= Extracted entries =
BEGIN
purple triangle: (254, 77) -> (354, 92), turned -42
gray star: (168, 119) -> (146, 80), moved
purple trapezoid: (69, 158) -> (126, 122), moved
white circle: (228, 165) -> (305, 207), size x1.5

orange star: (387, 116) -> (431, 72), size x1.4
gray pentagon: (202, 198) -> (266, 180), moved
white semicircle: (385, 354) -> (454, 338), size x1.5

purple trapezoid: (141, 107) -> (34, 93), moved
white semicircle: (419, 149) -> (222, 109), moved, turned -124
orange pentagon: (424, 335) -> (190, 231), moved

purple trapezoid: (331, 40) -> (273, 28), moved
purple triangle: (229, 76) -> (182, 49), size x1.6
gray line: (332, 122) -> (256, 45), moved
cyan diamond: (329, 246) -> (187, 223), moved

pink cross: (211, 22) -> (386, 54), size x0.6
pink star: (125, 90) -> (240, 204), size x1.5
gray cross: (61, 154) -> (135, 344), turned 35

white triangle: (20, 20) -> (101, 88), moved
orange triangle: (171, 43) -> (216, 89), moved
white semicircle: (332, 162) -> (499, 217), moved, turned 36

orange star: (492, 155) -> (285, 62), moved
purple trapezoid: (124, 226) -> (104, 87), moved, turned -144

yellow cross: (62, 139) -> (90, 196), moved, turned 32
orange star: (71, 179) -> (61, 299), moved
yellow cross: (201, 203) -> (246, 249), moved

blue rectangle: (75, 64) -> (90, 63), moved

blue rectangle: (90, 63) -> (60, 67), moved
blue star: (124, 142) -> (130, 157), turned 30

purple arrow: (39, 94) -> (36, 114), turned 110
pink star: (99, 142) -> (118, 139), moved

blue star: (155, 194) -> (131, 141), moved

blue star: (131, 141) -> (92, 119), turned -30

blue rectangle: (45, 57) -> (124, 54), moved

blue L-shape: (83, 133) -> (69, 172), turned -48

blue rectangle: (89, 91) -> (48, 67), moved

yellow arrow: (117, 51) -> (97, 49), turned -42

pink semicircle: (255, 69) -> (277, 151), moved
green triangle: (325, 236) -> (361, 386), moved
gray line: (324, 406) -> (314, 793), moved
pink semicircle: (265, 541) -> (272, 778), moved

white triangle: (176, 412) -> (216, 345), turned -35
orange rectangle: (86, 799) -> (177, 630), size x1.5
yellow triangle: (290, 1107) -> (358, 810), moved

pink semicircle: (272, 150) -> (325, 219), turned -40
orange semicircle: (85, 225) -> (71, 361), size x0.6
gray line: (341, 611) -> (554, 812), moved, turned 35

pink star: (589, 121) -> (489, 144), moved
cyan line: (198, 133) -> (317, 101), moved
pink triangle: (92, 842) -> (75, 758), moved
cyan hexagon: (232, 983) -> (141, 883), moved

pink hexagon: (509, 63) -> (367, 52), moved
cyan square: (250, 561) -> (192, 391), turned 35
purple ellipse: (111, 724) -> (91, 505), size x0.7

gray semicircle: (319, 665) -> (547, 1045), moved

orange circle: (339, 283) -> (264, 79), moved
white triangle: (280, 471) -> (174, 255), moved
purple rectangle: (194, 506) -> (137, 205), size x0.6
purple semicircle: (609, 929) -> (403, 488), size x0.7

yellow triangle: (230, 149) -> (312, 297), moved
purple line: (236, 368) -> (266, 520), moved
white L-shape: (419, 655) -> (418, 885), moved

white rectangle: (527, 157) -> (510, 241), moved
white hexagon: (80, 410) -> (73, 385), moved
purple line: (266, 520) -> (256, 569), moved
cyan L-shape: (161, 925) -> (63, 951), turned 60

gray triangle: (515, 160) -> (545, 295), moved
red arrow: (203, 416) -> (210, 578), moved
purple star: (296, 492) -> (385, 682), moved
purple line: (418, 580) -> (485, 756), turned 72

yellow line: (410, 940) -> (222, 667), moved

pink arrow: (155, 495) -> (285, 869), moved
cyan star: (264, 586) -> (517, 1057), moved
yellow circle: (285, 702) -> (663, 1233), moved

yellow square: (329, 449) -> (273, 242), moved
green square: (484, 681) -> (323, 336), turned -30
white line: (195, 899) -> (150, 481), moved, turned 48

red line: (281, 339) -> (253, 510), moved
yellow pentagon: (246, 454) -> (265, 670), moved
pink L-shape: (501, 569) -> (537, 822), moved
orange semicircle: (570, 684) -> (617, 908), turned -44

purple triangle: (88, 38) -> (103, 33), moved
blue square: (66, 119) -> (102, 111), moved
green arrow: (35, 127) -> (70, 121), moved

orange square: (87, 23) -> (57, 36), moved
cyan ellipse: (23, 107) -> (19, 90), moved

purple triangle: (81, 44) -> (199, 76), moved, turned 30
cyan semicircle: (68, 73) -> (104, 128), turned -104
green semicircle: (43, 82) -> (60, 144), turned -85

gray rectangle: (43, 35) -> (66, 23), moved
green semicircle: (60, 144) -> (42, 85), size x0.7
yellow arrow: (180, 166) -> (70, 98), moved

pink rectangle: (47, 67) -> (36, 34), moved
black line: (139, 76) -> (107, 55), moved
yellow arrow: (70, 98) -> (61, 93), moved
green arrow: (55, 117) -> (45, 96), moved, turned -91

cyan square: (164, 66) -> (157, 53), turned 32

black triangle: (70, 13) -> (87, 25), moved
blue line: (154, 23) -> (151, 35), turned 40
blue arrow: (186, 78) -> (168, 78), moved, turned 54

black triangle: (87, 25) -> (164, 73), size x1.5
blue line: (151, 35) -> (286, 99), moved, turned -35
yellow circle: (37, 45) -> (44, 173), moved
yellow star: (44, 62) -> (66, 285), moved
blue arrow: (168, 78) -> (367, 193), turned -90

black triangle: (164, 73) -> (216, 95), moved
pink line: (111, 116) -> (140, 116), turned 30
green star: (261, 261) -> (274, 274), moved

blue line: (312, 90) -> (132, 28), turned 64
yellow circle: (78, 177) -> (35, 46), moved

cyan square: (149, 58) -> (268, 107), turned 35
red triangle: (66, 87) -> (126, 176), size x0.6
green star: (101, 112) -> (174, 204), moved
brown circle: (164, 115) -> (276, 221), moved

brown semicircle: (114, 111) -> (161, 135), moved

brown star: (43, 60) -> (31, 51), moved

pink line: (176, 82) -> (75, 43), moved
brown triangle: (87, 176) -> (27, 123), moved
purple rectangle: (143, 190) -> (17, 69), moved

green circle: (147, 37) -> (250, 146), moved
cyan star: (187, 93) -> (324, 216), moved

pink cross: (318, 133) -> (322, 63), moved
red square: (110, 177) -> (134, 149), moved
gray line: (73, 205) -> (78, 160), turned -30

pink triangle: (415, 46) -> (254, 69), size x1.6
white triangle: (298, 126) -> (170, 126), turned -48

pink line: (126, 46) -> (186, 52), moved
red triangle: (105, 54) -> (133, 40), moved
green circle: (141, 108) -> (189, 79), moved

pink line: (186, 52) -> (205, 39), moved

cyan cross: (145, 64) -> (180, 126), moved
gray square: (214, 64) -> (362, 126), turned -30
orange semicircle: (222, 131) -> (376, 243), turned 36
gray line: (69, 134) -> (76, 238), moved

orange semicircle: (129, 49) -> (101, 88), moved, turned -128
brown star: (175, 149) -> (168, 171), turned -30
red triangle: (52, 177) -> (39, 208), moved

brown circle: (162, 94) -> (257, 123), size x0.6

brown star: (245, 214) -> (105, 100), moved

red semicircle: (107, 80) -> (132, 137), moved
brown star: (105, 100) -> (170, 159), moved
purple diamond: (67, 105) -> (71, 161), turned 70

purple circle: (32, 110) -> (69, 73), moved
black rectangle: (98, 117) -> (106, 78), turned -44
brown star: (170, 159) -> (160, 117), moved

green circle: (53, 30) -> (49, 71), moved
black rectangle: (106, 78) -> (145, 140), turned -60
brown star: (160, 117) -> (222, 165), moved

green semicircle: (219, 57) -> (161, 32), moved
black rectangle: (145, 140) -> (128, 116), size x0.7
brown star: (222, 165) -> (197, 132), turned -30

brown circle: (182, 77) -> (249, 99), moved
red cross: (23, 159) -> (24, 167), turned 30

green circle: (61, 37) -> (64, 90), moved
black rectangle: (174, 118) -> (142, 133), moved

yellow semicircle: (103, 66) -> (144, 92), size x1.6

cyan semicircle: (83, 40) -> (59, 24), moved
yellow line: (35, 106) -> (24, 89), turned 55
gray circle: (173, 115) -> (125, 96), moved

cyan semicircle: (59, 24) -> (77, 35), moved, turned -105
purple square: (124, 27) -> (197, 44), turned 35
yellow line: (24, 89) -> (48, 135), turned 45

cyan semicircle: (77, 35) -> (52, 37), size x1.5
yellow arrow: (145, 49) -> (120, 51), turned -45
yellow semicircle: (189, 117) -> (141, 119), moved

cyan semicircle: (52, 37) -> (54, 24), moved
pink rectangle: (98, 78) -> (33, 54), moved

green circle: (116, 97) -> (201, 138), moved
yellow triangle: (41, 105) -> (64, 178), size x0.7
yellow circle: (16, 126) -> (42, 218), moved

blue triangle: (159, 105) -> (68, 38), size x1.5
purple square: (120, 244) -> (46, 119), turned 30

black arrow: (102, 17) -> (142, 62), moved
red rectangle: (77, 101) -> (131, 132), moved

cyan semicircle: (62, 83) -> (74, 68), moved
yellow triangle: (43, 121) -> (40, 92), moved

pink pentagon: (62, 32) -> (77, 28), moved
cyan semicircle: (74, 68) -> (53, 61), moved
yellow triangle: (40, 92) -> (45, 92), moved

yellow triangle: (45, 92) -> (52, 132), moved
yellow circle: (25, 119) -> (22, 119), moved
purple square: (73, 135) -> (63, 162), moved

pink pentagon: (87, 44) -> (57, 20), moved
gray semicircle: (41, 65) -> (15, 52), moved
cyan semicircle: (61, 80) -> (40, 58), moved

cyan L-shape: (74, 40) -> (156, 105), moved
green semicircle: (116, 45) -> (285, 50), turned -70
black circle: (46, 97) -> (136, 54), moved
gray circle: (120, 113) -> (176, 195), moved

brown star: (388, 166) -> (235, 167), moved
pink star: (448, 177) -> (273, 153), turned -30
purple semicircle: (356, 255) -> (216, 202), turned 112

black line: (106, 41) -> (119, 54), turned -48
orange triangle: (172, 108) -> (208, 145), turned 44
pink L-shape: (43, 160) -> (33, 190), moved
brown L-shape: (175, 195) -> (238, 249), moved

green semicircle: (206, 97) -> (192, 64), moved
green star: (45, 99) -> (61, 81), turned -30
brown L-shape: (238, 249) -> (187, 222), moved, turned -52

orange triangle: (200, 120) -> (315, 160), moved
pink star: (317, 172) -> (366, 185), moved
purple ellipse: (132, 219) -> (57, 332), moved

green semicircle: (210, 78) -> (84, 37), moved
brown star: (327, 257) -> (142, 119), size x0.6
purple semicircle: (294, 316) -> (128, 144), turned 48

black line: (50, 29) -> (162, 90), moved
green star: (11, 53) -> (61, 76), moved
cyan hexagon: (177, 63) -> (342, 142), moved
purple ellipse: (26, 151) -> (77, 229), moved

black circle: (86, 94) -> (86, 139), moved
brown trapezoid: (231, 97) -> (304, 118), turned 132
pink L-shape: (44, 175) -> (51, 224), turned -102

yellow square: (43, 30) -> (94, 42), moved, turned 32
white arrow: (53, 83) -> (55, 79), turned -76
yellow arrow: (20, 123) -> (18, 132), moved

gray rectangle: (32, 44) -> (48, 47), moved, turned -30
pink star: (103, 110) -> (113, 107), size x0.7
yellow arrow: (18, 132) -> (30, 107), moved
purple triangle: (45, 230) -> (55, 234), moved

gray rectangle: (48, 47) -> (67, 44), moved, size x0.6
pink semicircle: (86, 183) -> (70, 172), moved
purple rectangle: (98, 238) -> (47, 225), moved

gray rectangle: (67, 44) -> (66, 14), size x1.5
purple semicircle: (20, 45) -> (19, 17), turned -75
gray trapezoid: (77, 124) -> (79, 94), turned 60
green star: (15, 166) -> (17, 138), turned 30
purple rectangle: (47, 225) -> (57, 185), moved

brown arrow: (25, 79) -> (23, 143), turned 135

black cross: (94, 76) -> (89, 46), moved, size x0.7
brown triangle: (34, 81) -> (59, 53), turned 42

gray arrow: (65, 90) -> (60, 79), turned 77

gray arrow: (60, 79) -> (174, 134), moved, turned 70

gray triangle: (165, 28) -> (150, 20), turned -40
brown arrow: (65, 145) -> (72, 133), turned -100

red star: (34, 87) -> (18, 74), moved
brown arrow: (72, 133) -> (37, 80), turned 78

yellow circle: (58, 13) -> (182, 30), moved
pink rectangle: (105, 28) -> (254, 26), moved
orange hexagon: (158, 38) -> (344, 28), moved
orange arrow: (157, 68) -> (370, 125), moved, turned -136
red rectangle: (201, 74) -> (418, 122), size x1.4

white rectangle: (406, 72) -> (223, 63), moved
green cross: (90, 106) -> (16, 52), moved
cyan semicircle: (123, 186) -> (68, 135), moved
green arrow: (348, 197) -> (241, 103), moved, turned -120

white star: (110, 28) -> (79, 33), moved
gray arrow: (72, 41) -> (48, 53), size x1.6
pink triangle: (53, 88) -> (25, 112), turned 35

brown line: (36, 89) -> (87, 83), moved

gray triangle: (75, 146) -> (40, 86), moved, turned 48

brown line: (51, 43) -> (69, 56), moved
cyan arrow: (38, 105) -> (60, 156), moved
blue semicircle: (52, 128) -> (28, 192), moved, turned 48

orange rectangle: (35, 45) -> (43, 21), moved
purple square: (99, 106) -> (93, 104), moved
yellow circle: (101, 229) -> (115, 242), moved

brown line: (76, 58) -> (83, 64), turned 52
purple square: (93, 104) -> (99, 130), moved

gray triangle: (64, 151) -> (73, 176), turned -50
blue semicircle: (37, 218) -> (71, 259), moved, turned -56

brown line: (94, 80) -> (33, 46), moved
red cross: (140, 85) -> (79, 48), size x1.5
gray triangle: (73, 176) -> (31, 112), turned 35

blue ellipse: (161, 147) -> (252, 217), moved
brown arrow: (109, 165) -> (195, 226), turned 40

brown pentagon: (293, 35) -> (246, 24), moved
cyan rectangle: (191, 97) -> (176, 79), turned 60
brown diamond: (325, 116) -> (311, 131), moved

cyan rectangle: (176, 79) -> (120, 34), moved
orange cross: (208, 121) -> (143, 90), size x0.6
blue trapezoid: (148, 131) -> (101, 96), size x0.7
END
= Job item =
Beginning at the line with "yellow arrow: (180, 166) -> (70, 98), moved" and ending at the line with "green arrow: (55, 117)", reproduce each line of the data above exactly, and add no other lines.

= Written response =
yellow arrow: (180, 166) -> (70, 98), moved

pink rectangle: (47, 67) -> (36, 34), moved
black line: (139, 76) -> (107, 55), moved
yellow arrow: (70, 98) -> (61, 93), moved
green arrow: (55, 117) -> (45, 96), moved, turned -91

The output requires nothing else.